Exercise directions:
When you retype the listing, keep every word exactly as it appears.

Source data:
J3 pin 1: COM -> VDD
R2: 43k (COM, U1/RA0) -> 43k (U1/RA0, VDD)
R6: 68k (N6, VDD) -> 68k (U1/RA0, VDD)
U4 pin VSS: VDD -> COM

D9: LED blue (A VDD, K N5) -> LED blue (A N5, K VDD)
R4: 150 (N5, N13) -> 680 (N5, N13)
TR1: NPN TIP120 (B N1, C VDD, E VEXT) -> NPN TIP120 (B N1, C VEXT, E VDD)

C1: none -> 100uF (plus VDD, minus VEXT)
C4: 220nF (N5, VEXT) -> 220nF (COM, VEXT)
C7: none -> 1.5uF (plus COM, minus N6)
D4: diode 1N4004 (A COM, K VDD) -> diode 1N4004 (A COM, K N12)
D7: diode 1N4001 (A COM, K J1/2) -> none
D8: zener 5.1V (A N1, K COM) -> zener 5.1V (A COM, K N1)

Task output:
J3 pin 1: COM -> VDD
R2: 43k (COM, U1/RA0) -> 43k (U1/RA0, VDD)
R6: 68k (N6, VDD) -> 68k (U1/RA0, VDD)
U4 pin VSS: VDD -> COM

D9: LED blue (A VDD, K N5) -> LED blue (A N5, K VDD)
R4: 150 (N5, N13) -> 680 (N5, N13)
TR1: NPN TIP120 (B N1, C VDD, E VEXT) -> NPN TIP120 (B N1, C VEXT, E VDD)

C1: none -> 100uF (plus VDD, minus VEXT)
C4: 220nF (N5, VEXT) -> 220nF (COM, VEXT)
C7: none -> 1.5uF (plus COM, minus N6)
D4: diode 1N4004 (A COM, K VDD) -> diode 1N4004 (A COM, K N12)
D7: diode 1N4001 (A COM, K J1/2) -> none
D8: zener 5.1V (A N1, K COM) -> zener 5.1V (A COM, K N1)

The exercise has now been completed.